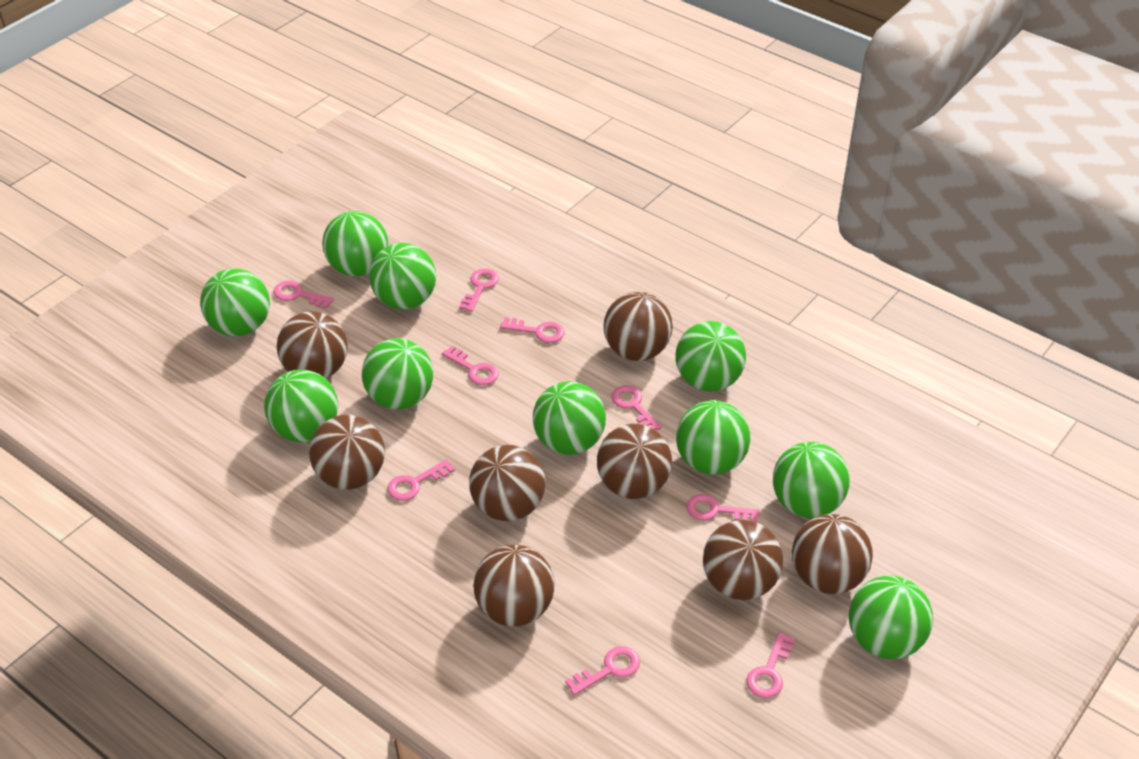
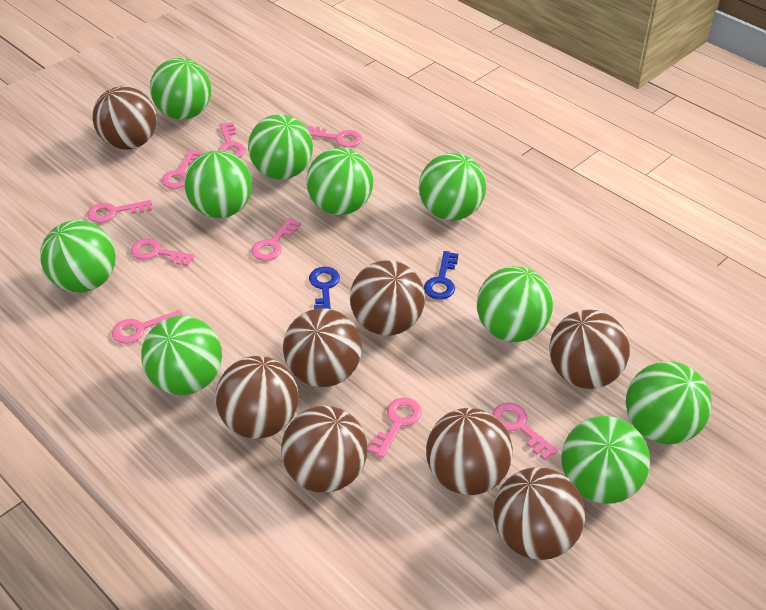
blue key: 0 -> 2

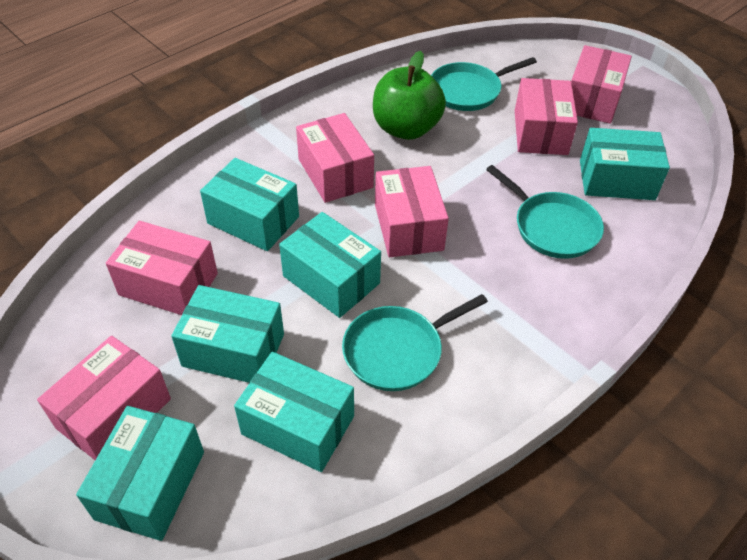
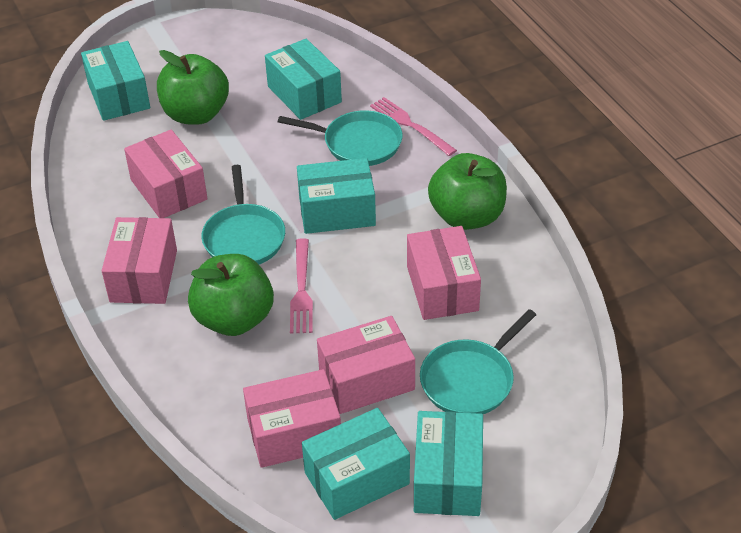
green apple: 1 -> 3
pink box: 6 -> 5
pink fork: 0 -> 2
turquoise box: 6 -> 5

- [The problem]
With the images left out, set down each record exactly as it appears.

- [Response to this exercise]
blue key: 0 -> 2

green apple: 1 -> 3
pink box: 6 -> 5
pink fork: 0 -> 2
turquoise box: 6 -> 5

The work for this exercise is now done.